● The problem
From the entries below, output the line with "SD pin GND: none -> GND" and each following line up to and including the line with "SD pin SCK: VP -> D18", exactly as written.

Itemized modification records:
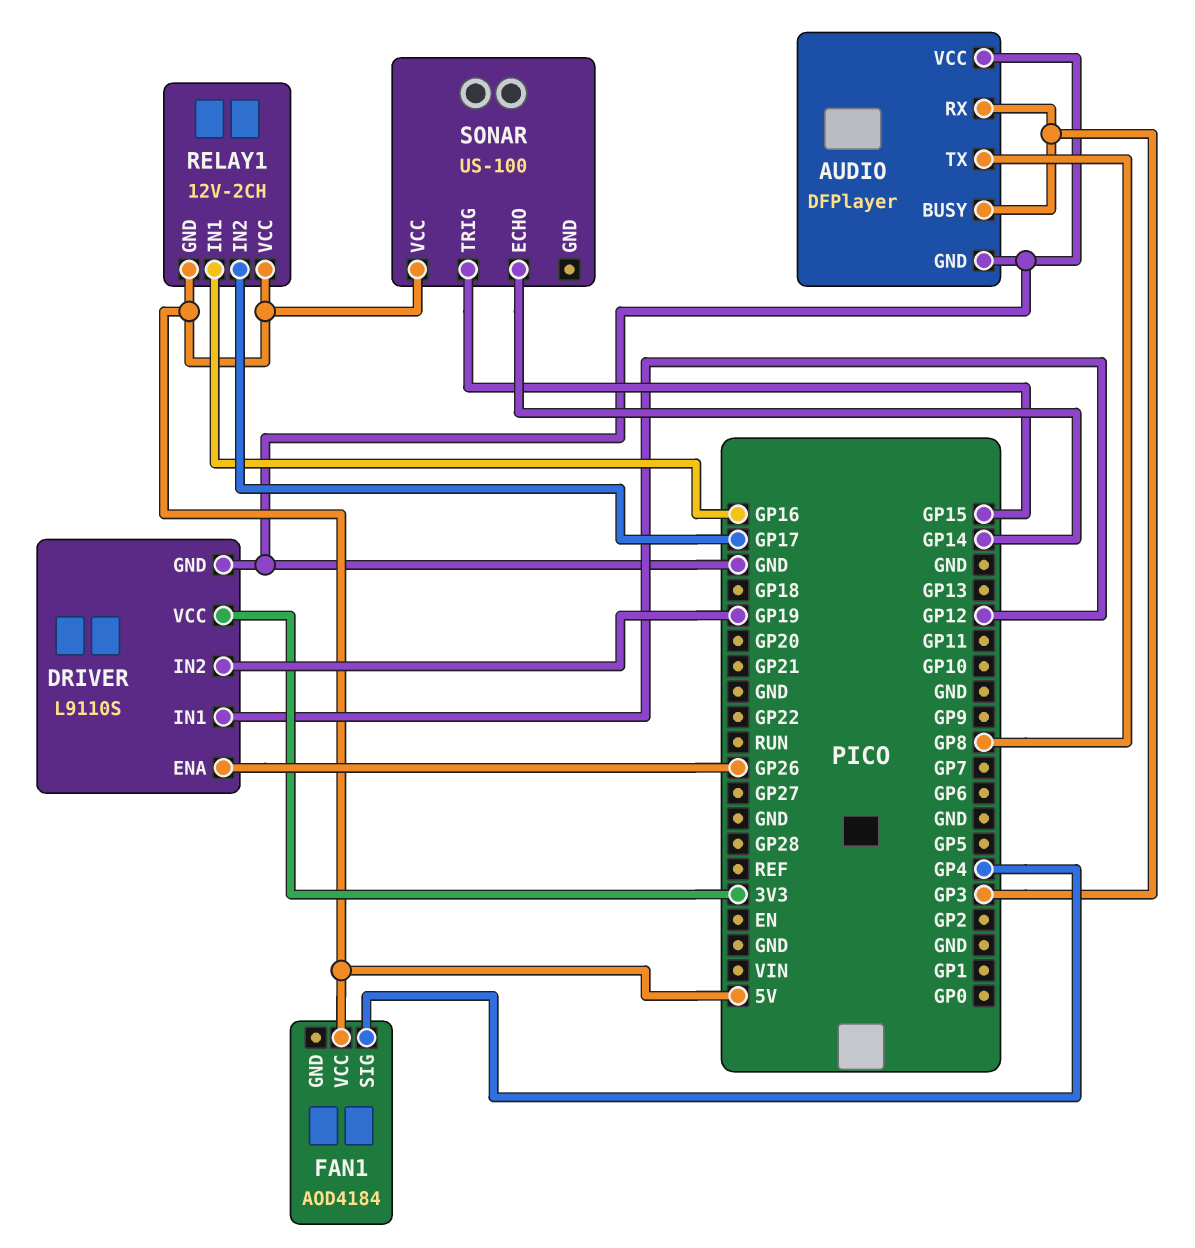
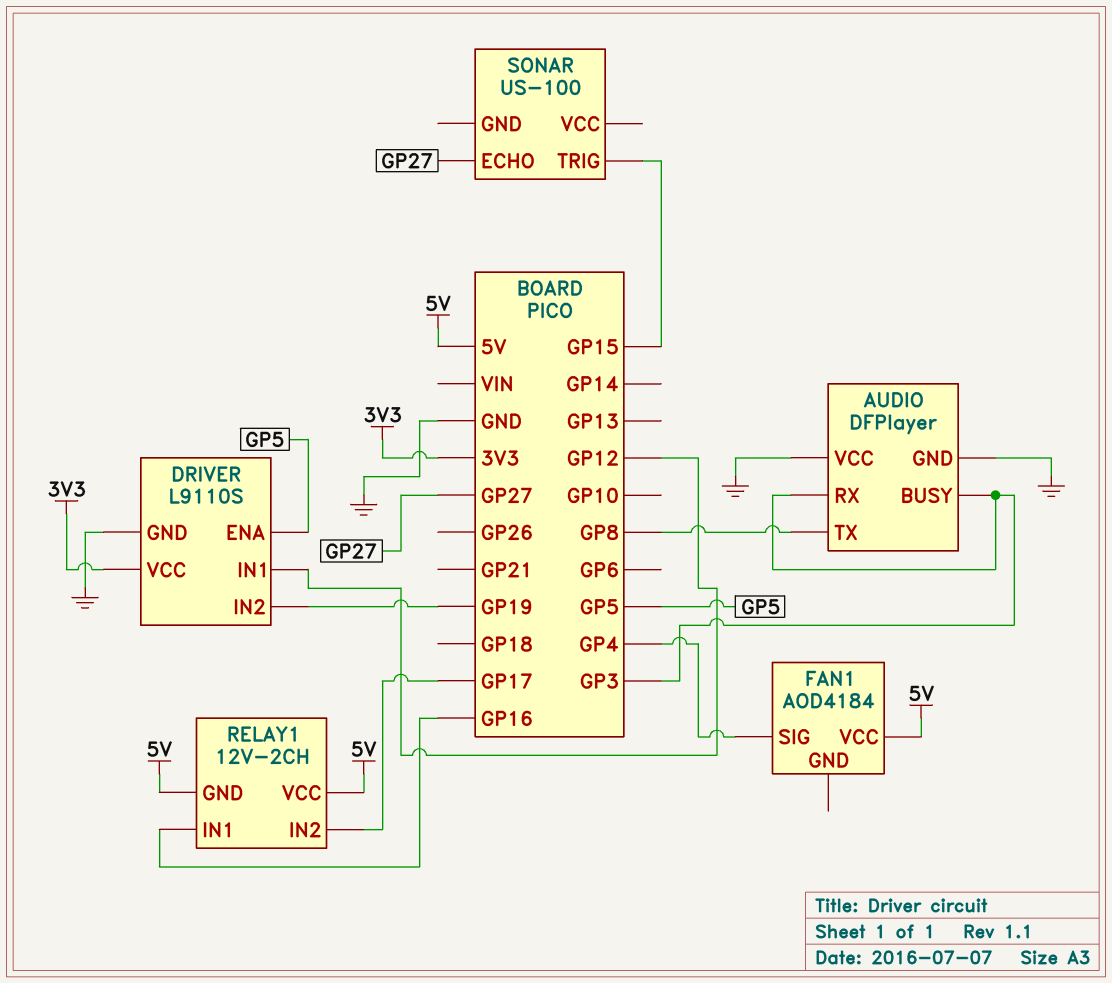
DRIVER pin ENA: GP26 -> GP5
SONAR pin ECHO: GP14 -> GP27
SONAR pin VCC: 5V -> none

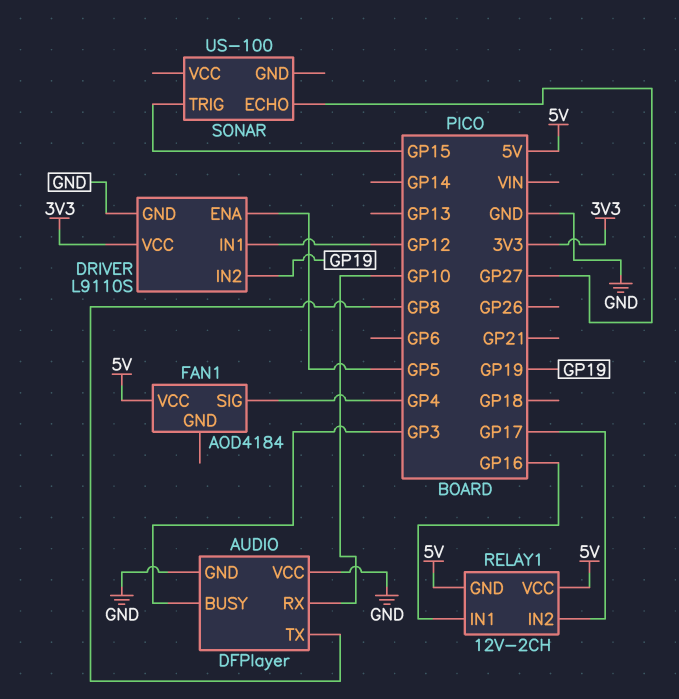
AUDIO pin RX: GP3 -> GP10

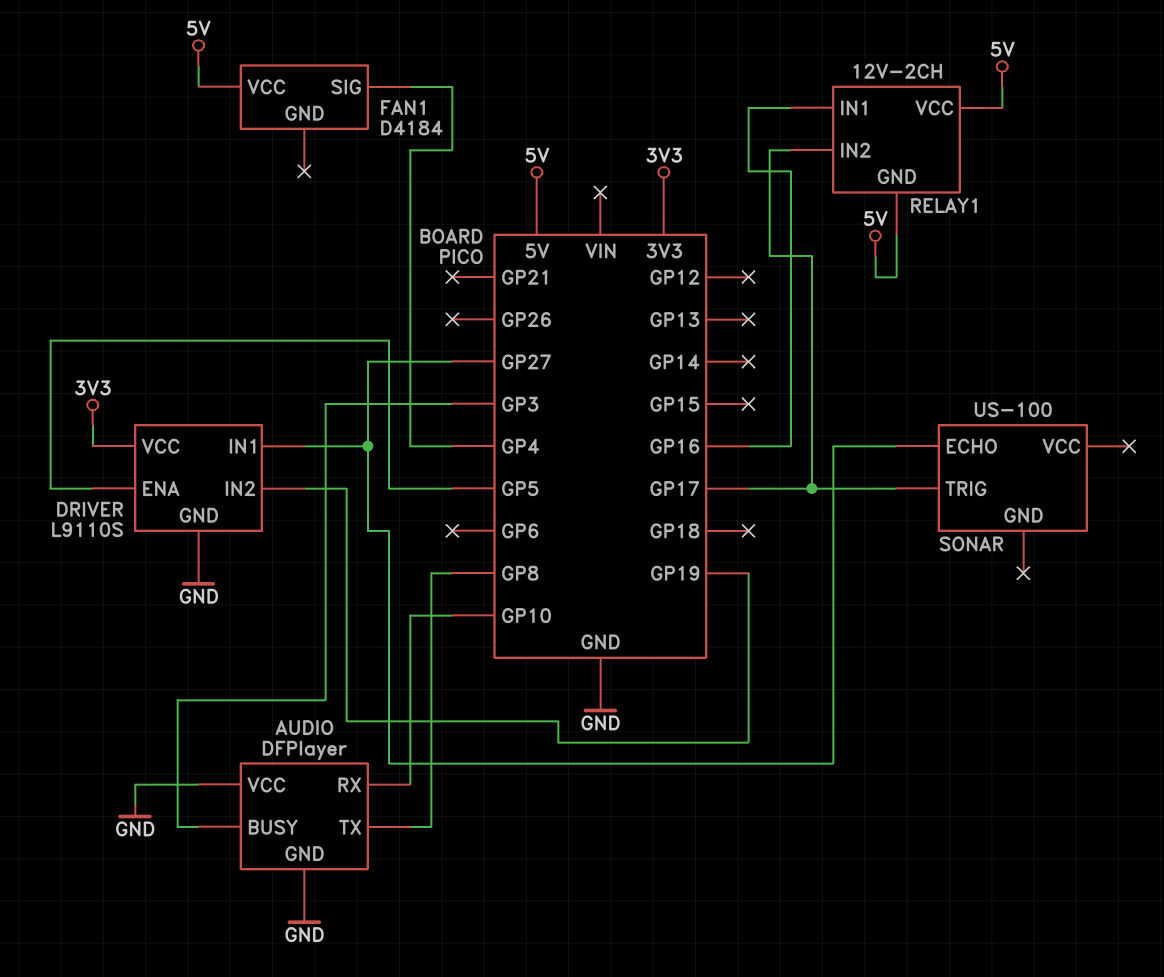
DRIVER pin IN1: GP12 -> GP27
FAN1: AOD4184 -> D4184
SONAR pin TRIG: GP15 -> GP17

* * *

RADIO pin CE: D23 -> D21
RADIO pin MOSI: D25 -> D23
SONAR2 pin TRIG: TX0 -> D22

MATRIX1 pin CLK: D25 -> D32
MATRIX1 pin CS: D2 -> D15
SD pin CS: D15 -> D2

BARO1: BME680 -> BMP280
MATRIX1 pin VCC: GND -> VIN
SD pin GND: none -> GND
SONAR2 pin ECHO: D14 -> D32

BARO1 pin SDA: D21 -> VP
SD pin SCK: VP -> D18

● Response
SD pin GND: none -> GND
SONAR2 pin ECHO: D14 -> D32

BARO1 pin SDA: D21 -> VP
SD pin SCK: VP -> D18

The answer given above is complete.